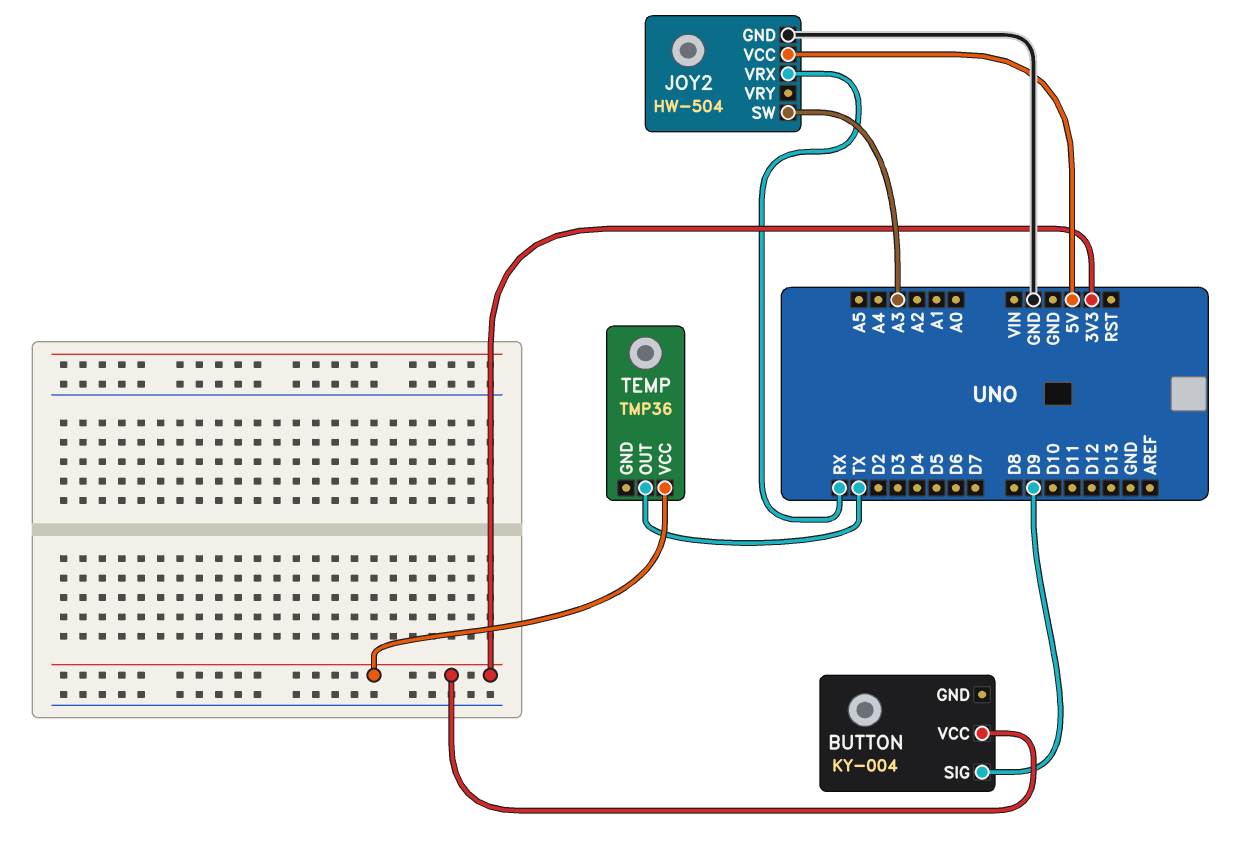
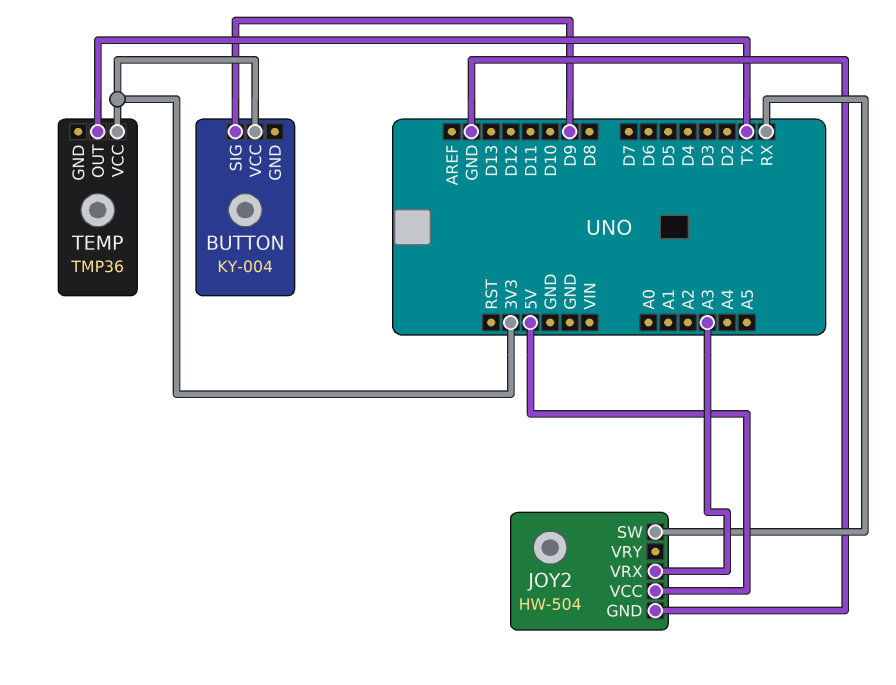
JOY2 pin SW: A3 -> RX
JOY2 pin VRX: RX -> A3

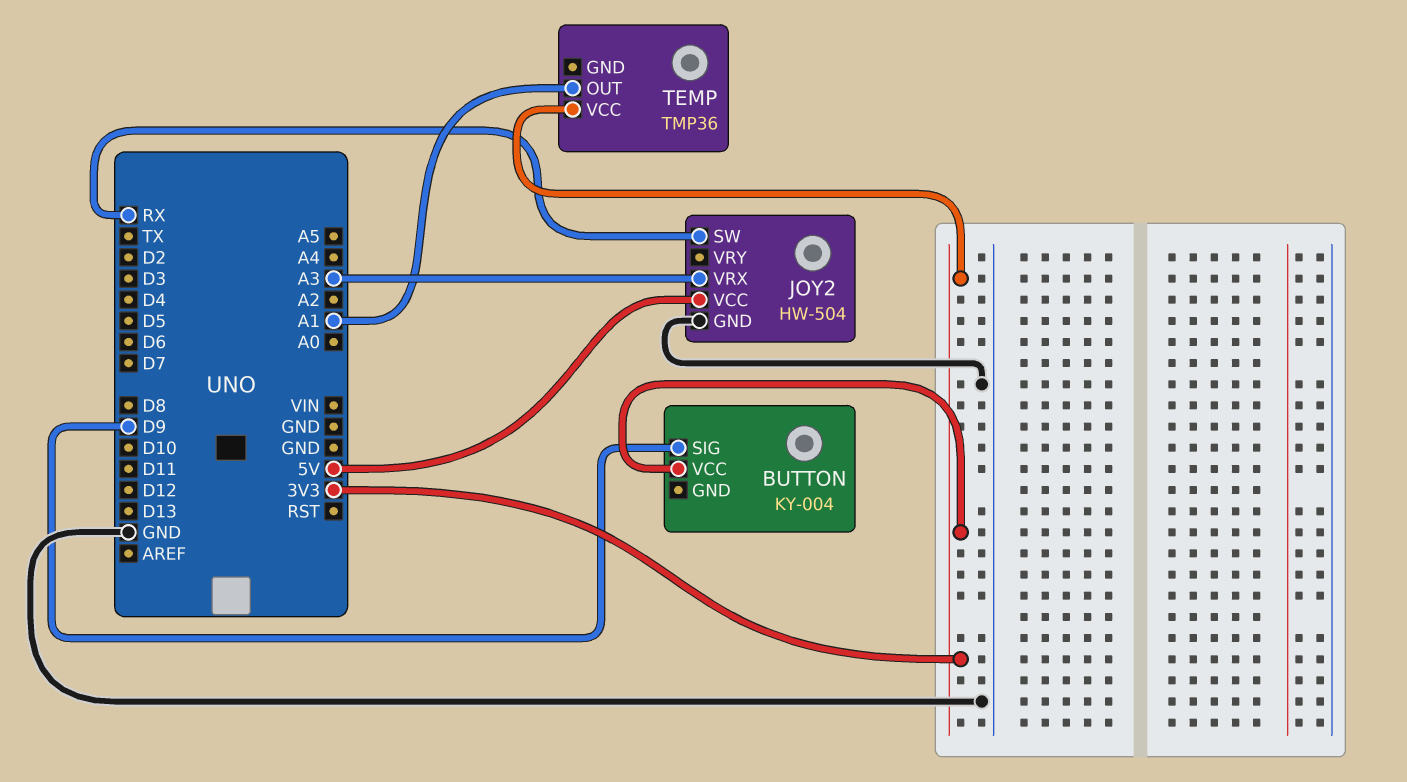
TEMP pin OUT: TX -> A1

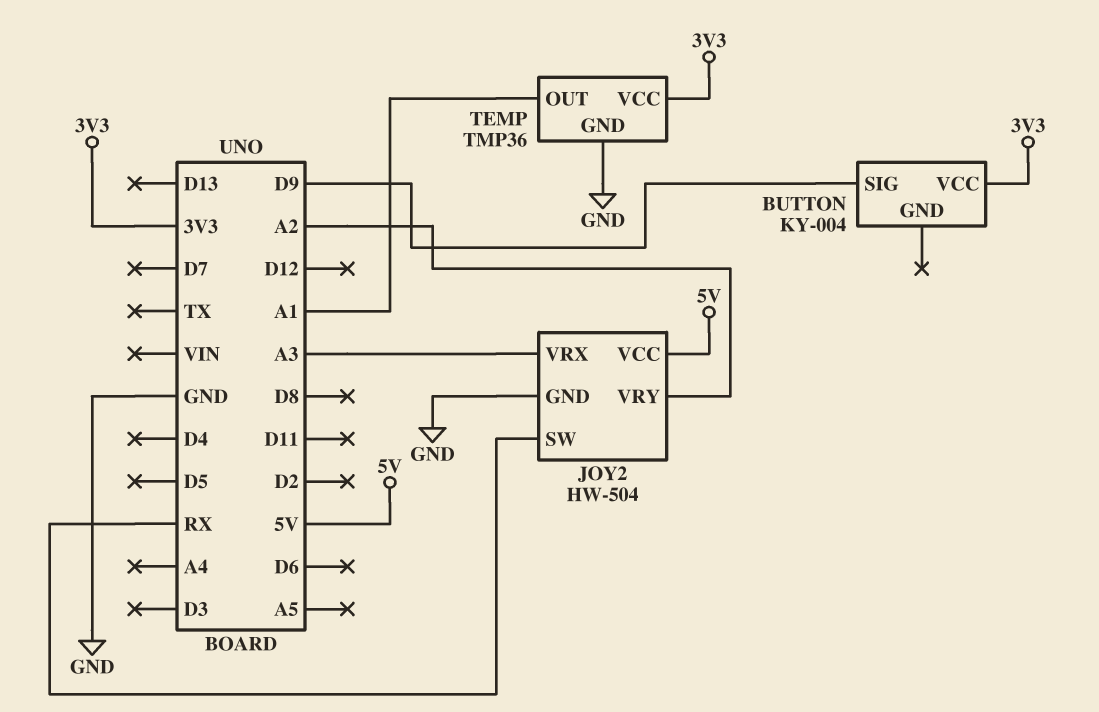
JOY2 pin VRY: none -> A2
TEMP pin GND: none -> GND

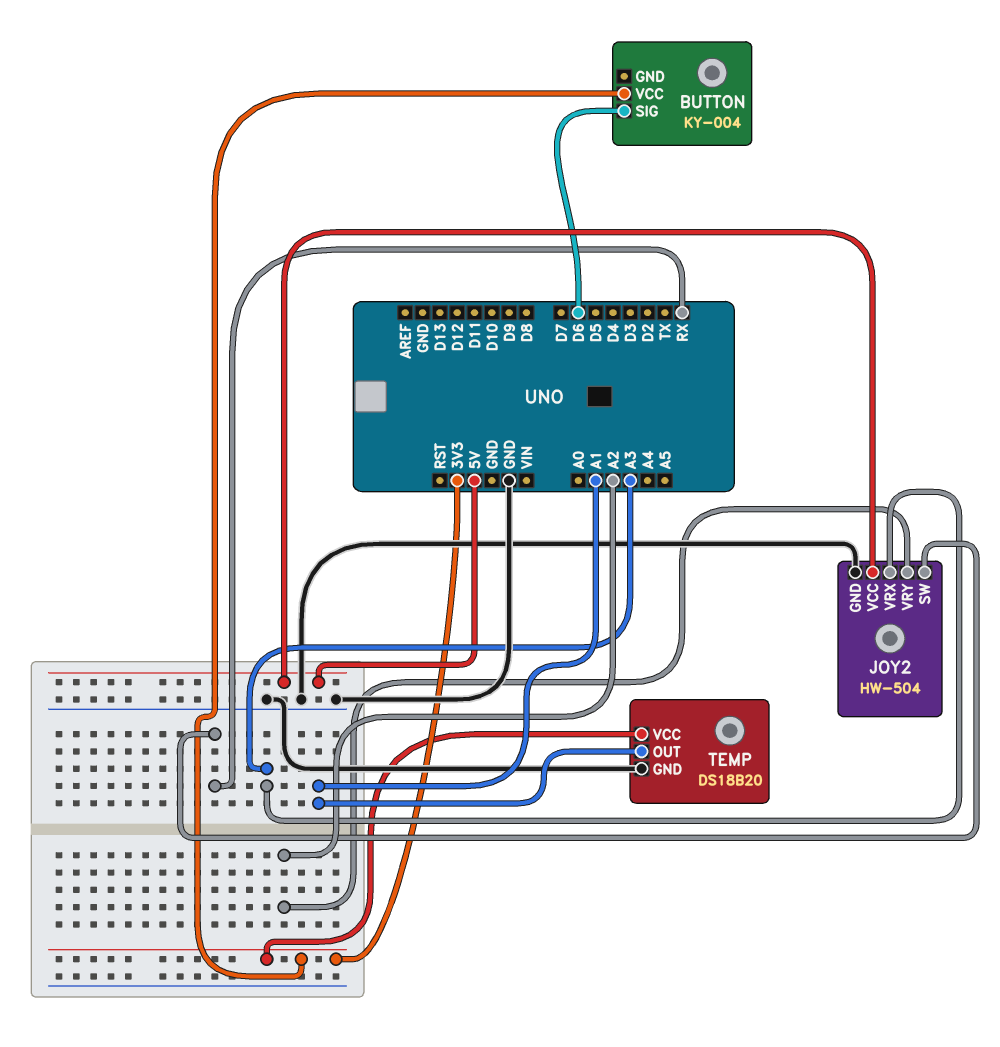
BUTTON pin SIG: D9 -> D6
TEMP: TMP36 -> DS18B20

------------

> ACTIVITY: Check each line of the entries above for the string "none", and return those that contain it.

> WRITTEN SOLUTION:
JOY2 pin VRY: none -> A2
TEMP pin GND: none -> GND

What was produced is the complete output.